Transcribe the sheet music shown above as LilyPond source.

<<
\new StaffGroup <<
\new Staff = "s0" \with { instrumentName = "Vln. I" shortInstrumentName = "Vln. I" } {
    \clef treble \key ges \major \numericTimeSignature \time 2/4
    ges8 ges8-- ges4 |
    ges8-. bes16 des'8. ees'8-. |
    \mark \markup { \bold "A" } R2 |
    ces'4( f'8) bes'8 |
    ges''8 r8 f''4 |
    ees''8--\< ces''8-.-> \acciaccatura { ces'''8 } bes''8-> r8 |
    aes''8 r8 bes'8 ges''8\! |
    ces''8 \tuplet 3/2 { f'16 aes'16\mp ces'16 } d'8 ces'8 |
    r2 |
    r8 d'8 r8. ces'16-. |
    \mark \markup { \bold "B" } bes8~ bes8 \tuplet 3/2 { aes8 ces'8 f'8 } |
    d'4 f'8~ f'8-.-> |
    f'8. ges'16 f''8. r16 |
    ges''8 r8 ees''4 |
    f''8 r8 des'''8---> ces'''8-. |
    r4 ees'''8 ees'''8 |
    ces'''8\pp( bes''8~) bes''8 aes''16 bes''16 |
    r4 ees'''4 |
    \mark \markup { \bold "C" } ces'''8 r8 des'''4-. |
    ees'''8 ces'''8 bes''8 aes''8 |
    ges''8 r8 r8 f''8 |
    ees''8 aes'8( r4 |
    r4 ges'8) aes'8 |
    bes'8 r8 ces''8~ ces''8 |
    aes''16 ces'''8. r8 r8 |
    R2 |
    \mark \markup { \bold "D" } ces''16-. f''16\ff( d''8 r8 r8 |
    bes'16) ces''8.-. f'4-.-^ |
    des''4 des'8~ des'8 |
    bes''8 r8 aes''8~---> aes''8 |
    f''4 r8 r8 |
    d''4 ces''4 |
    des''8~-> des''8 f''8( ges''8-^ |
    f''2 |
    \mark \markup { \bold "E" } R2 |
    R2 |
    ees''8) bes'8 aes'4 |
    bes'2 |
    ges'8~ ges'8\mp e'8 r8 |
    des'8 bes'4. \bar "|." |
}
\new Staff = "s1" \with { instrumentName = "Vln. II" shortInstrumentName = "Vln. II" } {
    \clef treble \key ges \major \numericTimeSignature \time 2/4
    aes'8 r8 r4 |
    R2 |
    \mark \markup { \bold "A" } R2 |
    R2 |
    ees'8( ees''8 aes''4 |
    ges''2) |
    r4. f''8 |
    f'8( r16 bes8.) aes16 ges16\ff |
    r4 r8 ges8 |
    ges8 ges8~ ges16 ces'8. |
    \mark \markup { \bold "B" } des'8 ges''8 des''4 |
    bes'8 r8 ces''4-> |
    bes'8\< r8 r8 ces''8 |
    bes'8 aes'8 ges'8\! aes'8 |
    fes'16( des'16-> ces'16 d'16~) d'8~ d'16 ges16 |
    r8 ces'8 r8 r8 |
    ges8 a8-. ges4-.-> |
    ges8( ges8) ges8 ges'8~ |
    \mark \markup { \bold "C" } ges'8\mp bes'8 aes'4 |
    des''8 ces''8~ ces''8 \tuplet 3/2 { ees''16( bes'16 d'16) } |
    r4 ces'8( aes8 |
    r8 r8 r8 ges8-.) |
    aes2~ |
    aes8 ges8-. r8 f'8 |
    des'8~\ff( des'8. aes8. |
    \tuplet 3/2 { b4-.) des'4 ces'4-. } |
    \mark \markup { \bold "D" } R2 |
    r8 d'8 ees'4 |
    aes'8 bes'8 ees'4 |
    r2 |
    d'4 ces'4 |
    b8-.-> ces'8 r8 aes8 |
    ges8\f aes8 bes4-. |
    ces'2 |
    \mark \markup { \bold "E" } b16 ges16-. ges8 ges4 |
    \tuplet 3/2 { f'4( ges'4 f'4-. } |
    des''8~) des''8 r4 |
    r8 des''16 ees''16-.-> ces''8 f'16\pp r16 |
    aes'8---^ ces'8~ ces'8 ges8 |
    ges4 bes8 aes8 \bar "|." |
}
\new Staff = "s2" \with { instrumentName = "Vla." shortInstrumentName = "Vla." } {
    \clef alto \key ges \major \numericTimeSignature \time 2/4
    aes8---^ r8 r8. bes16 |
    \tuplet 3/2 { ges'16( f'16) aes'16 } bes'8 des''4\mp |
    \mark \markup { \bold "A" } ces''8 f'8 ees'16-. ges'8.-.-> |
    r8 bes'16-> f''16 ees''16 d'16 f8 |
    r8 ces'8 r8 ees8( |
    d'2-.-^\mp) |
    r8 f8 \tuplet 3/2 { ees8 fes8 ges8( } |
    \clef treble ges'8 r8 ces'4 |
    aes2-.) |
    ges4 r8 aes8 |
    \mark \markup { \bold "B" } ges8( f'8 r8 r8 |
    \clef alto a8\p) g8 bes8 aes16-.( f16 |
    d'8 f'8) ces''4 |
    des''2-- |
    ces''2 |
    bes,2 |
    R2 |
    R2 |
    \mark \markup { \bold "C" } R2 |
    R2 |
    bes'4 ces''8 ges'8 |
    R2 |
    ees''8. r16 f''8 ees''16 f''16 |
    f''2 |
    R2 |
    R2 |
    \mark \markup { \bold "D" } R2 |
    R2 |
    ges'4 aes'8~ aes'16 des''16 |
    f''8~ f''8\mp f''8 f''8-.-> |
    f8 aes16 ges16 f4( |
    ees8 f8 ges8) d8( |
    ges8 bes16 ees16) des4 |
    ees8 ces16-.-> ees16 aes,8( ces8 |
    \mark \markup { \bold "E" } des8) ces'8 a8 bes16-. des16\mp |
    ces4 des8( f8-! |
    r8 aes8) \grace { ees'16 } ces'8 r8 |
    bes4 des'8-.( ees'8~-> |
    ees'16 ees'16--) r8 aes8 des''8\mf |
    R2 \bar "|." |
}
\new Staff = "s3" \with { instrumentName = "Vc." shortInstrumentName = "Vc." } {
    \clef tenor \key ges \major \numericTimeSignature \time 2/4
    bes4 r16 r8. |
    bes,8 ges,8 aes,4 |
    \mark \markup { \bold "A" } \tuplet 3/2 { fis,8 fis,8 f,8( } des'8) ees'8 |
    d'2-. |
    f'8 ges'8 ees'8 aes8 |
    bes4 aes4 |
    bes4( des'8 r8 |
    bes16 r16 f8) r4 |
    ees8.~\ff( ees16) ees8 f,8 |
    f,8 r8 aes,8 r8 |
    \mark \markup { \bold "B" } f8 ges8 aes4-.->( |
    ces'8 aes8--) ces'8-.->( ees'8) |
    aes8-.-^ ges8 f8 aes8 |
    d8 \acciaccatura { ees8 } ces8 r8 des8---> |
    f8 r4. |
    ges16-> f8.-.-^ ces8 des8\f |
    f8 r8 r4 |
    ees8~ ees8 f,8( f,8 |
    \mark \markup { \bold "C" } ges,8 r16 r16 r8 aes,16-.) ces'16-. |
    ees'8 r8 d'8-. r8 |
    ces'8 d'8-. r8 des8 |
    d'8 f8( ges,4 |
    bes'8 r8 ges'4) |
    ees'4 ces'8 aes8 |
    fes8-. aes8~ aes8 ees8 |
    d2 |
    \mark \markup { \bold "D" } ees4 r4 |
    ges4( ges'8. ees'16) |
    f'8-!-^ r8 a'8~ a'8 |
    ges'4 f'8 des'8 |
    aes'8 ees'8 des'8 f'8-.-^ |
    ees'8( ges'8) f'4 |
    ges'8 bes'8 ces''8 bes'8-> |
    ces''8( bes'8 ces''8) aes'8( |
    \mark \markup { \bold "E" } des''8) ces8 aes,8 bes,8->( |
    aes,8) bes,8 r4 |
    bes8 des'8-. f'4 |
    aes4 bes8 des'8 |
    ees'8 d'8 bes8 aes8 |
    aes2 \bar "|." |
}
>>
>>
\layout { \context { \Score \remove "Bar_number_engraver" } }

━━━━━━━━

** REQUIRED TASK **
From the rows above, copy out every line that contains the string "alto".

** TASK SOLUTION **
    \clef alto \key ges \major \numericTimeSignature \time 2/4
    \clef alto a8\p) g8 bes8 aes16-.( f16 |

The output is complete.